- _WHAT IS EXPECTED_
In the entries below, find the lines with the word "each" and copy them.
[Opening EXERCISE DATA section]
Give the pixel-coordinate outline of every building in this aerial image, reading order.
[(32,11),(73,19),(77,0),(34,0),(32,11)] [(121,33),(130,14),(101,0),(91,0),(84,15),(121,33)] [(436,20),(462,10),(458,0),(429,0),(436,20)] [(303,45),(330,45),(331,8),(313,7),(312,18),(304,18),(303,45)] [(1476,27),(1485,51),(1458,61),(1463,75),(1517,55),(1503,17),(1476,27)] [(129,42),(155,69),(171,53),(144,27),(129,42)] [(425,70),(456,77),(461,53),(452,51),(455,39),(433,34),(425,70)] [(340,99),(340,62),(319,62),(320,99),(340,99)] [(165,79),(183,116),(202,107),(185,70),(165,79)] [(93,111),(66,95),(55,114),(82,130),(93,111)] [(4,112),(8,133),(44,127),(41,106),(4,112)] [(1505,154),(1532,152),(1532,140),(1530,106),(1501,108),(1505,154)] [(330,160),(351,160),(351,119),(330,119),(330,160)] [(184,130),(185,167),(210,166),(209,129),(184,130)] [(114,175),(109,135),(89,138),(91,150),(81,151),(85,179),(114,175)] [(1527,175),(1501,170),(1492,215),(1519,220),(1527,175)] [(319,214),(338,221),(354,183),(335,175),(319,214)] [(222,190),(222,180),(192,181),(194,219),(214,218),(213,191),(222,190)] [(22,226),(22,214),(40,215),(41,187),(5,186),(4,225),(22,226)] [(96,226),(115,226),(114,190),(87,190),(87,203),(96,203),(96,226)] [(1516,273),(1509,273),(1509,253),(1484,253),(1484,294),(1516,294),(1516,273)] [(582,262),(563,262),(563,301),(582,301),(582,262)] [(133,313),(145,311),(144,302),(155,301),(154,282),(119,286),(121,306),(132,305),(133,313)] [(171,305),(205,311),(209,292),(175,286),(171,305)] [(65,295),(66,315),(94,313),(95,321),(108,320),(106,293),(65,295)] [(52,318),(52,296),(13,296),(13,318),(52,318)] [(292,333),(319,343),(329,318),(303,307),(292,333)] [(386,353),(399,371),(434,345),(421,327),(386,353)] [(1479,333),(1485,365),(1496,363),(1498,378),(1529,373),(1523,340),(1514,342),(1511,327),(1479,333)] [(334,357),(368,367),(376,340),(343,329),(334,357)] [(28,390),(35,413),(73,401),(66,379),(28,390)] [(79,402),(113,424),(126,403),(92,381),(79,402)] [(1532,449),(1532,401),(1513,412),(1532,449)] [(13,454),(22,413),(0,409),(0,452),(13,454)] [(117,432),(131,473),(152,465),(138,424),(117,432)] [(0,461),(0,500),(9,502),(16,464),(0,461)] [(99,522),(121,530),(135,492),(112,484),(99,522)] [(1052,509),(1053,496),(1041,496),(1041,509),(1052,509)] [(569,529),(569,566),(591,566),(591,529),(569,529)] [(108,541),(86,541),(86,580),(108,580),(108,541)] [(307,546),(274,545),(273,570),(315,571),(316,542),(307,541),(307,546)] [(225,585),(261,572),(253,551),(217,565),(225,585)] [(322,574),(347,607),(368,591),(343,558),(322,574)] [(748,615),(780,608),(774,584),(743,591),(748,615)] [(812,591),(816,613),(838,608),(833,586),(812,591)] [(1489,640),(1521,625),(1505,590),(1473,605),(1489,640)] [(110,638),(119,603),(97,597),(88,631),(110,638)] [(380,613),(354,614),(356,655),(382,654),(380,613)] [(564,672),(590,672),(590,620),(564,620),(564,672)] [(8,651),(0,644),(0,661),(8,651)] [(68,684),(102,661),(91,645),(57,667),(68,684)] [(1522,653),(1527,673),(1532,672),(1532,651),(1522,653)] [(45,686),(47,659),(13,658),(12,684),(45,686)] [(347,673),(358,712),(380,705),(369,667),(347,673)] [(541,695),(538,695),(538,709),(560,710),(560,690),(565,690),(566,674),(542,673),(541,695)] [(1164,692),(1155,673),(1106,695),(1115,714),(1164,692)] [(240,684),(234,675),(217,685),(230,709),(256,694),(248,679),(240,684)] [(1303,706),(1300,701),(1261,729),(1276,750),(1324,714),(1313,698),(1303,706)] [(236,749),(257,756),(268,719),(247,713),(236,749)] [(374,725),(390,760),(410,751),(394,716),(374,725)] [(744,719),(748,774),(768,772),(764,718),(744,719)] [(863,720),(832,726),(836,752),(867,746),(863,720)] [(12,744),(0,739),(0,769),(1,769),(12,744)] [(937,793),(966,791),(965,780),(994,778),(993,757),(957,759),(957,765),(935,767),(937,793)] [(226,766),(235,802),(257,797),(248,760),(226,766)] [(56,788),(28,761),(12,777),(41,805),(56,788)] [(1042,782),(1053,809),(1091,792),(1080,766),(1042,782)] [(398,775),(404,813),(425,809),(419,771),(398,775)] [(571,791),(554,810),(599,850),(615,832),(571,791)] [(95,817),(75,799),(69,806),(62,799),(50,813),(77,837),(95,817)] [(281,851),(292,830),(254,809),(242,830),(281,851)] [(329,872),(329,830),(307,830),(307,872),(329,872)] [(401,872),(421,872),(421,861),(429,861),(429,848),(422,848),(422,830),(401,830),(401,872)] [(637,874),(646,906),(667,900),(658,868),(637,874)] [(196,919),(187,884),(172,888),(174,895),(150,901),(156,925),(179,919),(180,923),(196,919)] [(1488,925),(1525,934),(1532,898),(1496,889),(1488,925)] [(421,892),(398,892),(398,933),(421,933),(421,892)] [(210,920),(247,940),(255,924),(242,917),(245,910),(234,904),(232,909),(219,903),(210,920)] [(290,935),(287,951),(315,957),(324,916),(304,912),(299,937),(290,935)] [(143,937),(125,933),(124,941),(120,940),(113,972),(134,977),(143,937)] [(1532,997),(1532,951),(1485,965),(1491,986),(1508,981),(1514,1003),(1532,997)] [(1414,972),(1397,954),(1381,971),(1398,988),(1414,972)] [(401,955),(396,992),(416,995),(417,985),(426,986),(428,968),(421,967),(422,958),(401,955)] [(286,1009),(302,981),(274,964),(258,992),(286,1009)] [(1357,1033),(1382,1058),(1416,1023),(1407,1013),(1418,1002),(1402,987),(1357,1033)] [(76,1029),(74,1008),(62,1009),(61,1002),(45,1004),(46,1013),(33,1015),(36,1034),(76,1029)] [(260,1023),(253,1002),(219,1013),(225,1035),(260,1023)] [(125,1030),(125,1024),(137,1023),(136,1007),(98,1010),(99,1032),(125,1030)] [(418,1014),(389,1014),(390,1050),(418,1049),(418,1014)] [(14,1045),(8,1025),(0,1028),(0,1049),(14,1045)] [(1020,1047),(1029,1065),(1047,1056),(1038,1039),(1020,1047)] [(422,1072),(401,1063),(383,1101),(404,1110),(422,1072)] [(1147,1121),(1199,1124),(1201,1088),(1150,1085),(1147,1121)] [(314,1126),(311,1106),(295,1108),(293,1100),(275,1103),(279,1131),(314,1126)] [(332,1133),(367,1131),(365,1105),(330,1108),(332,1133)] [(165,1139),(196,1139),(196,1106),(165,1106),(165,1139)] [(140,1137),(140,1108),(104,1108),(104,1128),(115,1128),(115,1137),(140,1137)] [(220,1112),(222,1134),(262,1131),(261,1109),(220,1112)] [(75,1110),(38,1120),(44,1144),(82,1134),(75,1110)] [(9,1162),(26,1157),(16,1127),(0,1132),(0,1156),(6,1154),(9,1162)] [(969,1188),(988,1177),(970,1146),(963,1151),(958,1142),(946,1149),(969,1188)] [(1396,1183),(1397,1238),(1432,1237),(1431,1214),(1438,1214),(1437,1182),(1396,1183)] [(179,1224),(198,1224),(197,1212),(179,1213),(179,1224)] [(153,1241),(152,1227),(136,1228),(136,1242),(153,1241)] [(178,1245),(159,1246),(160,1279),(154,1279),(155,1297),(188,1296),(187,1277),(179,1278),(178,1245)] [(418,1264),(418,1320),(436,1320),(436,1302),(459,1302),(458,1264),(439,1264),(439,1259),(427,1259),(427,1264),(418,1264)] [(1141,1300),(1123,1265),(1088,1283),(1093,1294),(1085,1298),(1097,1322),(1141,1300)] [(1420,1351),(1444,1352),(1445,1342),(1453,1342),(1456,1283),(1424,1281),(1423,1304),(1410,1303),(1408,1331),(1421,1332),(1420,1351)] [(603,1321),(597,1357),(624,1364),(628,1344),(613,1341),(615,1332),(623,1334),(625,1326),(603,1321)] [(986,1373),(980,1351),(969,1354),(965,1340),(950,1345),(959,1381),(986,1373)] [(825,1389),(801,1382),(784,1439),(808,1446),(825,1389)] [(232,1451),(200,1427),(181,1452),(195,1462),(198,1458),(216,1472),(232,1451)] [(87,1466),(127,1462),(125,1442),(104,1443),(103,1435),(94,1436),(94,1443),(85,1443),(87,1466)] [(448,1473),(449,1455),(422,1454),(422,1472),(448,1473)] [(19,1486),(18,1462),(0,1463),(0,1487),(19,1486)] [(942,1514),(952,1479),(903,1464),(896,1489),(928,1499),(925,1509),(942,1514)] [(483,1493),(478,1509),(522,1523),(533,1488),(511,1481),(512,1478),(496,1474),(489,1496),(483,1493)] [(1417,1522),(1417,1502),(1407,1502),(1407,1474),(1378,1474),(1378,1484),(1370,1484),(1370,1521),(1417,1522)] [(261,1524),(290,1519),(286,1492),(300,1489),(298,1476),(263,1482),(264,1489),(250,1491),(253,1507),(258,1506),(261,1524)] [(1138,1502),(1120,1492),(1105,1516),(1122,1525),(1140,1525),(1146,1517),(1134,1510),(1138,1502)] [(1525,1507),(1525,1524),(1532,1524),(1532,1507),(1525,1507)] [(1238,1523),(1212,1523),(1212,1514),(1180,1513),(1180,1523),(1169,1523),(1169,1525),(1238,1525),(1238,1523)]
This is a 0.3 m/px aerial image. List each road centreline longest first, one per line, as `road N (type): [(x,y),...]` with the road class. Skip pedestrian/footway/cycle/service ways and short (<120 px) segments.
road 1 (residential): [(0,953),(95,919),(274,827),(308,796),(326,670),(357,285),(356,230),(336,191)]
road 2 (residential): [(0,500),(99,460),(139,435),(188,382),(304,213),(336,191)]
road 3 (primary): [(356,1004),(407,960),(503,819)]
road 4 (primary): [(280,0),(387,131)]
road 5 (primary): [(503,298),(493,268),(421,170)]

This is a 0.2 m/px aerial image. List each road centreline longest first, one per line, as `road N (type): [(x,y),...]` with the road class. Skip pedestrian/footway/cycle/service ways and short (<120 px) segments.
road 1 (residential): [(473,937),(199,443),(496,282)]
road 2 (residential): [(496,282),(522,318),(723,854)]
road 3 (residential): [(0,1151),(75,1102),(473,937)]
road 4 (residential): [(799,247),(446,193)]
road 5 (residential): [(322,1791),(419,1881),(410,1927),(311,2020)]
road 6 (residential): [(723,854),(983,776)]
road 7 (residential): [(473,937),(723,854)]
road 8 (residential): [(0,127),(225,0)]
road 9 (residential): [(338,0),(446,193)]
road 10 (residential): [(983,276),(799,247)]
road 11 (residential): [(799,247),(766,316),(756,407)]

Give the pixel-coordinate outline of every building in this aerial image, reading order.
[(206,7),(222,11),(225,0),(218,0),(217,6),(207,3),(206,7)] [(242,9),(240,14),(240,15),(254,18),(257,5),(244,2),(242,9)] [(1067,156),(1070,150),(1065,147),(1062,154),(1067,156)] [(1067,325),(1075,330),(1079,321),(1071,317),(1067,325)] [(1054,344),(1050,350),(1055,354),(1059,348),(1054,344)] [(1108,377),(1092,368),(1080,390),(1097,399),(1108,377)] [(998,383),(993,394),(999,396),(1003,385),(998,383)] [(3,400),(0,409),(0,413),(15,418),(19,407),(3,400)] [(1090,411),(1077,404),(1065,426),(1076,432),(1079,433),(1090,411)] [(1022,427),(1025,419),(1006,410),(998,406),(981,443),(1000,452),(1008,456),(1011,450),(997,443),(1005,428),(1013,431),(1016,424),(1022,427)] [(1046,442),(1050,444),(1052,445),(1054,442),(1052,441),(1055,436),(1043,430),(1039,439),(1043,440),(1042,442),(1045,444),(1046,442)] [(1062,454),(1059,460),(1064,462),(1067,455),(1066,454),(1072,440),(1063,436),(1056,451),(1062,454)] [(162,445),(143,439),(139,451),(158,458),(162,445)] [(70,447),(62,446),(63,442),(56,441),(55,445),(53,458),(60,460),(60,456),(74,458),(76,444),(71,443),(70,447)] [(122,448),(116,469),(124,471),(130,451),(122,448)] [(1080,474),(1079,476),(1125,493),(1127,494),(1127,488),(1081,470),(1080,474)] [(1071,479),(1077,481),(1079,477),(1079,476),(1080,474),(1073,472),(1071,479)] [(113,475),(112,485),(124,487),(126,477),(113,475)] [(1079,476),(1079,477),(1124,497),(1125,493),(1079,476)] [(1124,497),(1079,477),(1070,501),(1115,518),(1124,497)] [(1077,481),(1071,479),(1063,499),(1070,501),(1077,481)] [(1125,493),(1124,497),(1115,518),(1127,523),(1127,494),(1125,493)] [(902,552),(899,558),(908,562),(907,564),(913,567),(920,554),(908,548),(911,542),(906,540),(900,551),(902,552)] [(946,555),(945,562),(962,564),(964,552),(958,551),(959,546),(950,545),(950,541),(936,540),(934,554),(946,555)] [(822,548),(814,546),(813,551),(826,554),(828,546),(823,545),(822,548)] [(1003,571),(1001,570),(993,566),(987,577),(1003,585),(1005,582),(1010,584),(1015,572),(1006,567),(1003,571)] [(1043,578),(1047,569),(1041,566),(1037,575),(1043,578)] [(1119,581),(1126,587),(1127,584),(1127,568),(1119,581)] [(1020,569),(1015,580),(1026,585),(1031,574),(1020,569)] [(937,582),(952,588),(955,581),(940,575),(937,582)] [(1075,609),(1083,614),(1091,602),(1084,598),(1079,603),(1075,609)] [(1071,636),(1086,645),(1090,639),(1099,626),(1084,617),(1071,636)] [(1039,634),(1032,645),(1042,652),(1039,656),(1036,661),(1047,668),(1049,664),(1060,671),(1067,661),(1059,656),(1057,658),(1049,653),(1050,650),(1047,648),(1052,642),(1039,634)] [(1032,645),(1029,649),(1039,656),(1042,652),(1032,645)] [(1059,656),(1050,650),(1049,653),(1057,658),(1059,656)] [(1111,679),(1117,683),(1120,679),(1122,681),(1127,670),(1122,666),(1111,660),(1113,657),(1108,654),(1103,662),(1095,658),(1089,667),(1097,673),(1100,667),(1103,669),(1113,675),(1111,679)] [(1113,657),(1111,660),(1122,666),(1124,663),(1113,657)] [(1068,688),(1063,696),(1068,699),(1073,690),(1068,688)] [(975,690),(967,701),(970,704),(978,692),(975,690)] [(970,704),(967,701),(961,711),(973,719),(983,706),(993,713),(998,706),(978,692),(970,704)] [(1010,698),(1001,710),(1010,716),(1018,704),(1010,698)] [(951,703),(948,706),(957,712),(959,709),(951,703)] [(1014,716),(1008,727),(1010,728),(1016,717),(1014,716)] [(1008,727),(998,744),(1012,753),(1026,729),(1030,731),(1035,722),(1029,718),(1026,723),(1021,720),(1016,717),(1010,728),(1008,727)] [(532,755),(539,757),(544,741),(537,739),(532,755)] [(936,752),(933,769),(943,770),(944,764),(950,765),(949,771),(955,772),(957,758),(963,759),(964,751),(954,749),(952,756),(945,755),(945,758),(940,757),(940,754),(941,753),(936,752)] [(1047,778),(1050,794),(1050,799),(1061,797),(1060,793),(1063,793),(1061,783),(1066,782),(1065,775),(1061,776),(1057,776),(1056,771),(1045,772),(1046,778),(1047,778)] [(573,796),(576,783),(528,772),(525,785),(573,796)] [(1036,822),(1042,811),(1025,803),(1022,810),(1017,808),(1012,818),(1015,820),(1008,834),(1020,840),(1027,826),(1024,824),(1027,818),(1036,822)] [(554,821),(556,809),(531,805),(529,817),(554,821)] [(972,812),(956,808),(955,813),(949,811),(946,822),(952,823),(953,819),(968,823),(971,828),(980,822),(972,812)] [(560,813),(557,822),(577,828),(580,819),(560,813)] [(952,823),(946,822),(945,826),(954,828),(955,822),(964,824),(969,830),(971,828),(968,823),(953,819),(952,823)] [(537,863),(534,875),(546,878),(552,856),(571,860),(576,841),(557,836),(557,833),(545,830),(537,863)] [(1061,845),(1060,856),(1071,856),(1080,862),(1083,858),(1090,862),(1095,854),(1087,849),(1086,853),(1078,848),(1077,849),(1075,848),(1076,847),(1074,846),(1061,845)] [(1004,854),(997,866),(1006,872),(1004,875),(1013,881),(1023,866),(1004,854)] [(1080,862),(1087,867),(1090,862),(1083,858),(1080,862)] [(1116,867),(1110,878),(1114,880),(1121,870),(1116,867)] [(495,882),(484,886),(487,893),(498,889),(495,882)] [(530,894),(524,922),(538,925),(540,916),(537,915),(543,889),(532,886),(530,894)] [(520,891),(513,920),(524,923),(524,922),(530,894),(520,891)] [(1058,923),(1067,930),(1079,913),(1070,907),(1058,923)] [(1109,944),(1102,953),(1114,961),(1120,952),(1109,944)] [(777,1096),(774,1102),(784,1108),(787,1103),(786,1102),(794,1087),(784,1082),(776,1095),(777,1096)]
[Closing EXERCISE DATA section]
- _SOLUTION TO THIS TASK_
This is a 0.3 m/px aerial image. List each road centreline longest first, one per line, as `road N (type): [(x,y),...]` with the road class. Skip pedestrian/footway/cycle/service ways and short (<120 px) segments.
This is a 0.2 m/px aerial image. List each road centreline longest first, one per line, as `road N (type): [(x,y),...]` with the road class. Skip pedestrian/footway/cycle/service ways and short (<120 px) segments.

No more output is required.